-- Recorded data --
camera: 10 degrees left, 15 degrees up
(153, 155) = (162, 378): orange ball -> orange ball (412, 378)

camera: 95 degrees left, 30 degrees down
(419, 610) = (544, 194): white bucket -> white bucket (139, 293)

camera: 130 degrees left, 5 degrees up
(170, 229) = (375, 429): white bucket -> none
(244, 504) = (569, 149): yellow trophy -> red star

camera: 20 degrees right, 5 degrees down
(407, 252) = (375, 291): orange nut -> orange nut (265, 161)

--

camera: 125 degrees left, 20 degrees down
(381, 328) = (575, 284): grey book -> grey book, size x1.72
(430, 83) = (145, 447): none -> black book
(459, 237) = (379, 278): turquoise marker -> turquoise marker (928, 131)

...

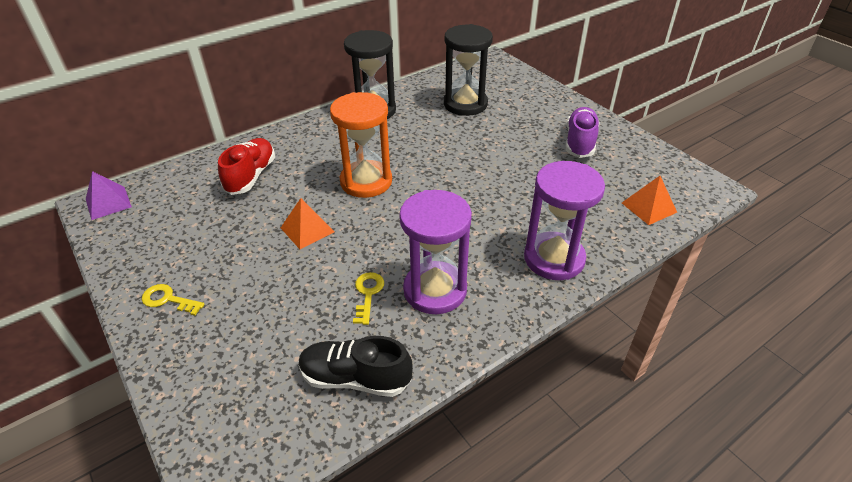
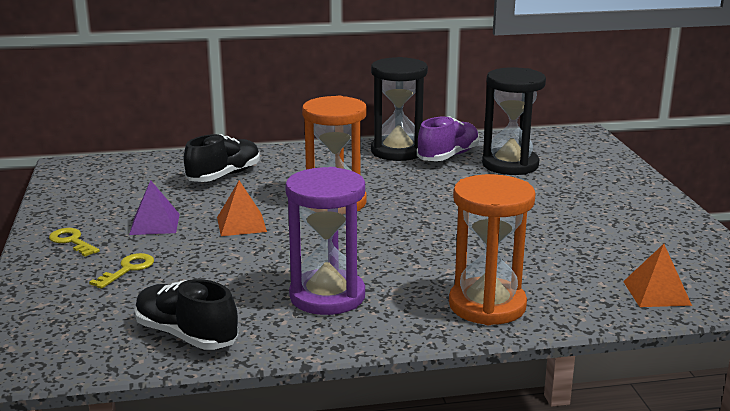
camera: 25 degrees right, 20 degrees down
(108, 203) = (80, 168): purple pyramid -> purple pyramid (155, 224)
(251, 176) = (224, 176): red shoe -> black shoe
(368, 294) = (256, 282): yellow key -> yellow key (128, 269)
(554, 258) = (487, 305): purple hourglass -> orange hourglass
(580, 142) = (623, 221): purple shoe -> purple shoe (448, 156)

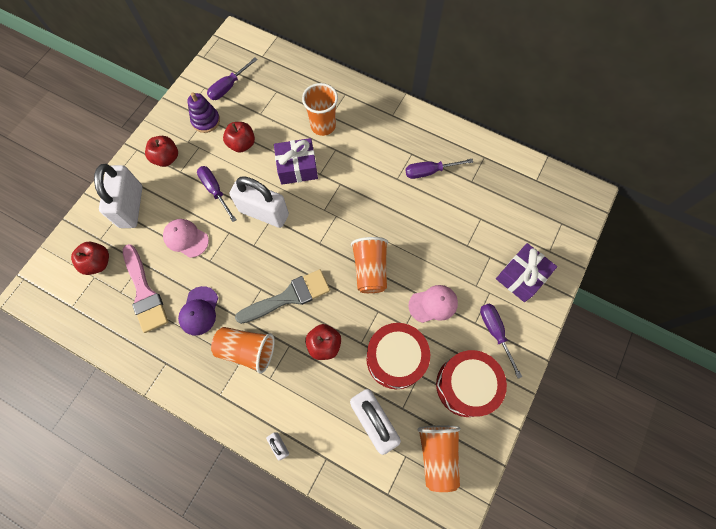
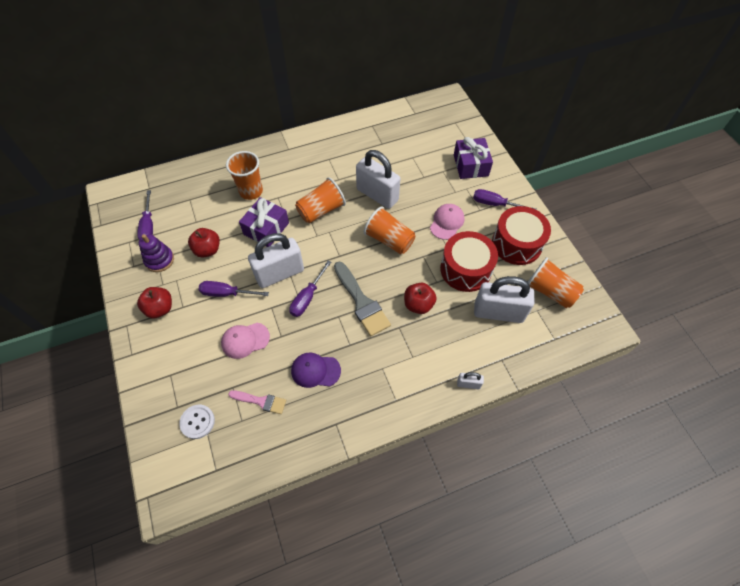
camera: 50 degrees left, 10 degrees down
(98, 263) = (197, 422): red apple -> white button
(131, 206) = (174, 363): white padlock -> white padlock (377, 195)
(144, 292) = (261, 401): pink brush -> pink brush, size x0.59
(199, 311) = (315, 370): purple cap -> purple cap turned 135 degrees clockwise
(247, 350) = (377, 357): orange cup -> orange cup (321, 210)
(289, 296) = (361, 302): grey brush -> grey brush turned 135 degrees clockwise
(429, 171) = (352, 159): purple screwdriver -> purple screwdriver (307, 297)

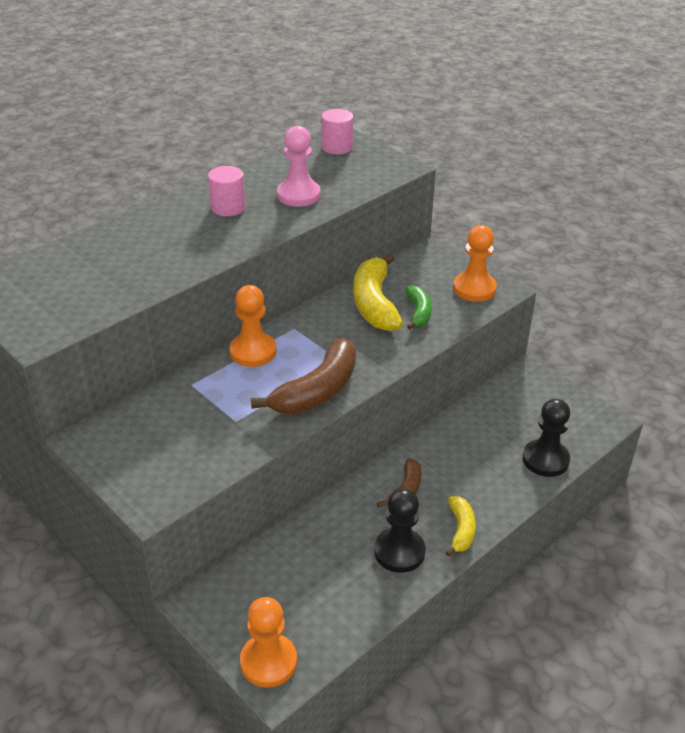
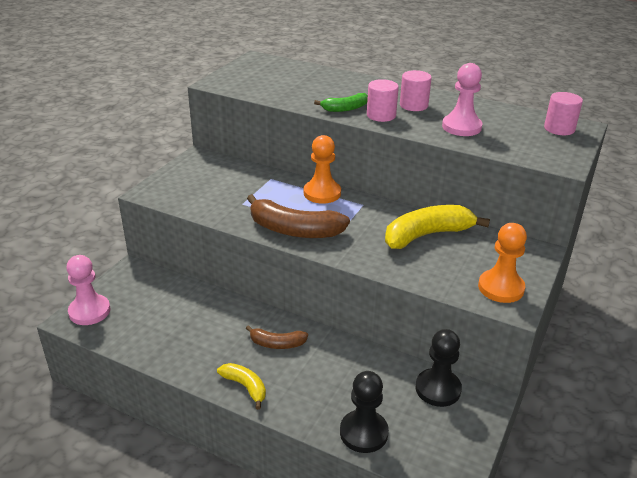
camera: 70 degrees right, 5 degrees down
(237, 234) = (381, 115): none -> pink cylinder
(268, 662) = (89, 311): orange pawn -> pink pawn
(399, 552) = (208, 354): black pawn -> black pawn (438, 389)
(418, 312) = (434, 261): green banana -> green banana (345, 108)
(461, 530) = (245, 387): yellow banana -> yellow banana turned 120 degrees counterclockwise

-- Problem requirements --
Above is a listing; print exactly its lines from the one with "camera: 10 degrees left, 15 degrees up" through the one with "(244, 504) = (569, 149): yellow", and no other lines.

-- Completed exercise --
camera: 10 degrees left, 15 degrees up
(153, 155) = (162, 378): orange ball -> orange ball (412, 378)

camera: 95 degrees left, 30 degrees down
(419, 610) = (544, 194): white bucket -> white bucket (139, 293)

camera: 130 degrees left, 5 degrees up
(170, 229) = (375, 429): white bucket -> none
(244, 504) = (569, 149): yellow trophy -> red star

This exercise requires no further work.